> _DESCRIPTION OF THE TASK_
The expected output is the set of lines below beginning at the one that contains "brown donut [571,336,618,374]" and ending at the final line, reproduced exactly.
***** STORED DATA
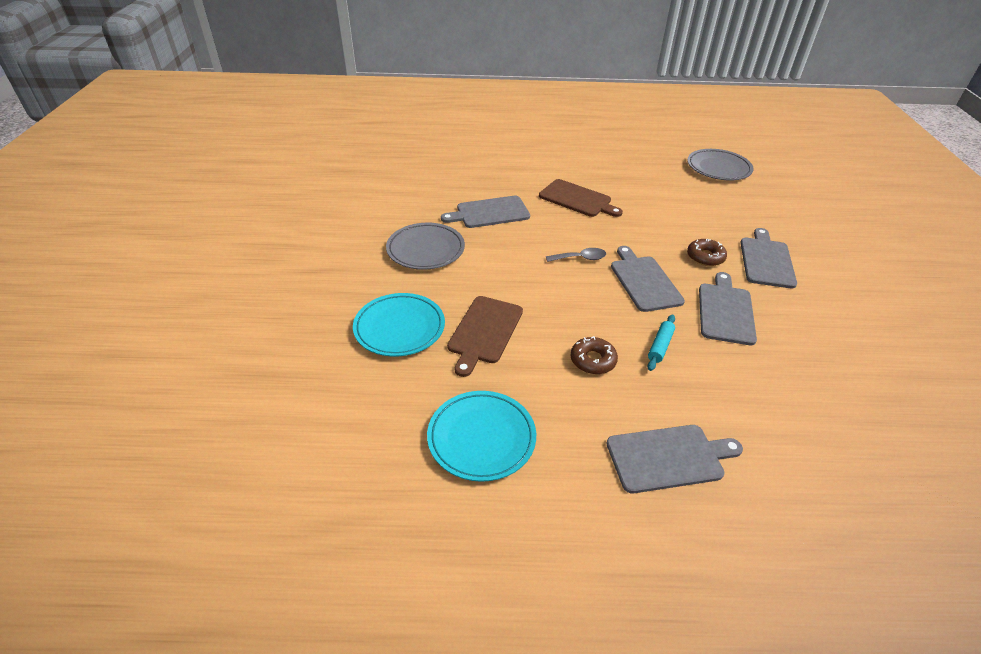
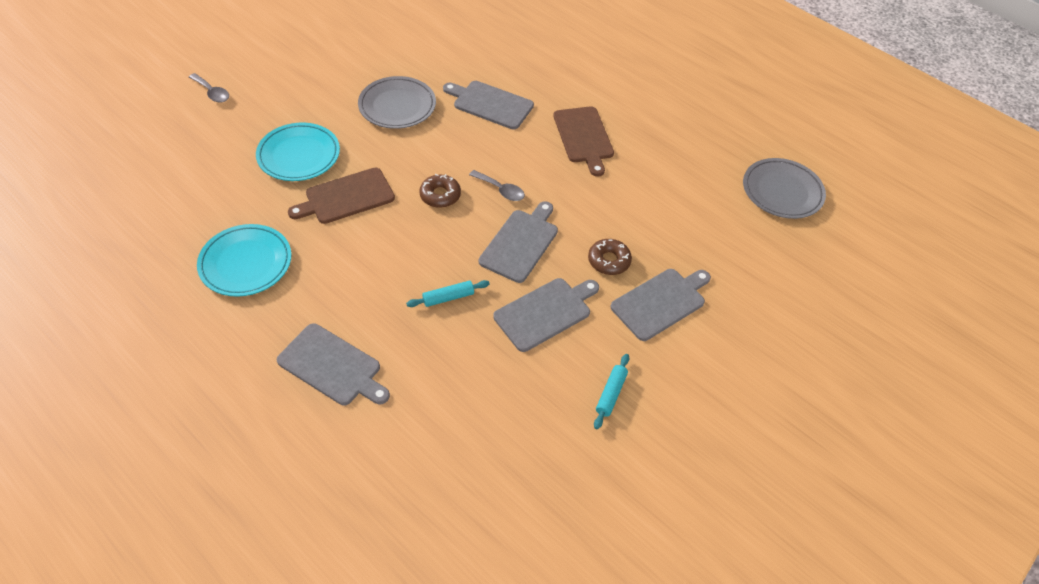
camera: 40 degrees right, 10 degrees up
brown donut [571,336,618,374] -> brown donut moved to [419,174,461,208]
none -> grey spoon [189,73,229,103]
none -> turquoise rolling pin [594,354,629,429]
**********
> _WRITTEN SOLUTION_
brown donut [571,336,618,374] -> brown donut moved to [419,174,461,208]
none -> grey spoon [189,73,229,103]
none -> turquoise rolling pin [594,354,629,429]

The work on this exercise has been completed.